▶ Work order: Without any images, write the listing below out word for word.

▶ Input records:
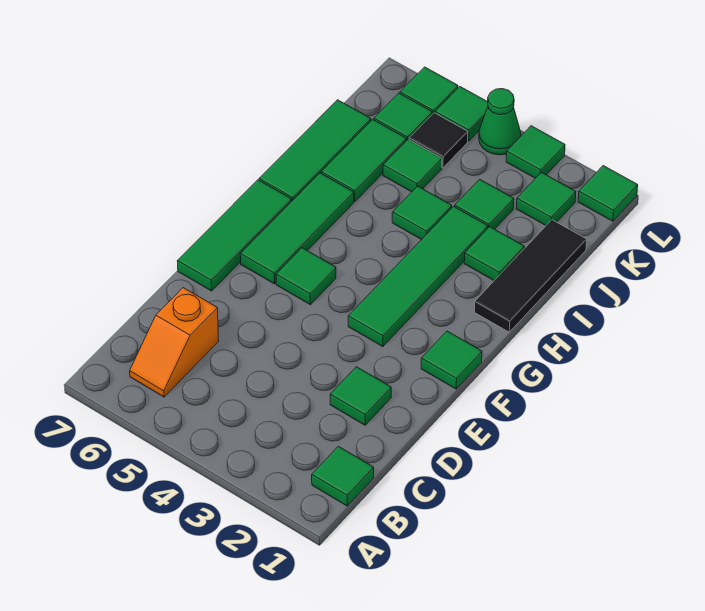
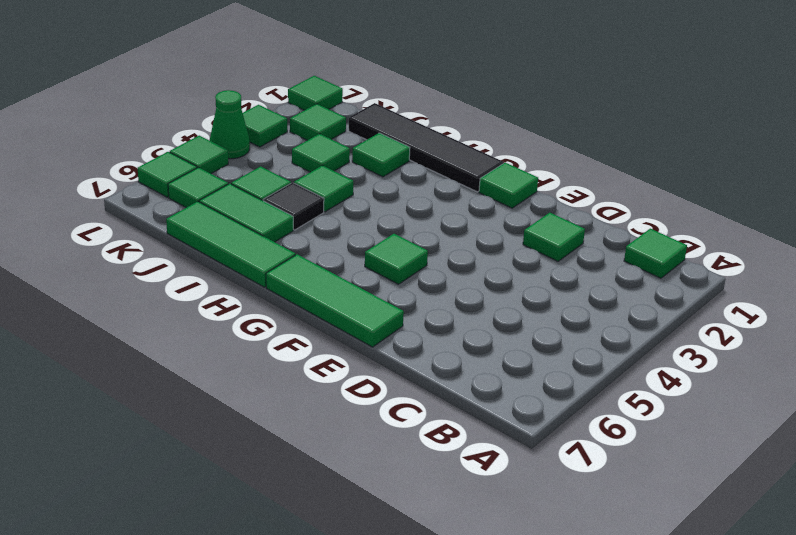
orange slope B6:C6 level 1 top C -> none
green tile F3:I3 level 1 -> none
green tile F6:H6 level 1 -> none
black tile H1:J1 level 1 -> black tile G1:J1 level 1
black tile K5 level 1 -> black tile I5 level 1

▶ Solution for this exercise:
orange slope B6:C6 level 1 top C -> none
green tile F3:I3 level 1 -> none
green tile F6:H6 level 1 -> none
black tile H1:J1 level 1 -> black tile G1:J1 level 1
black tile K5 level 1 -> black tile I5 level 1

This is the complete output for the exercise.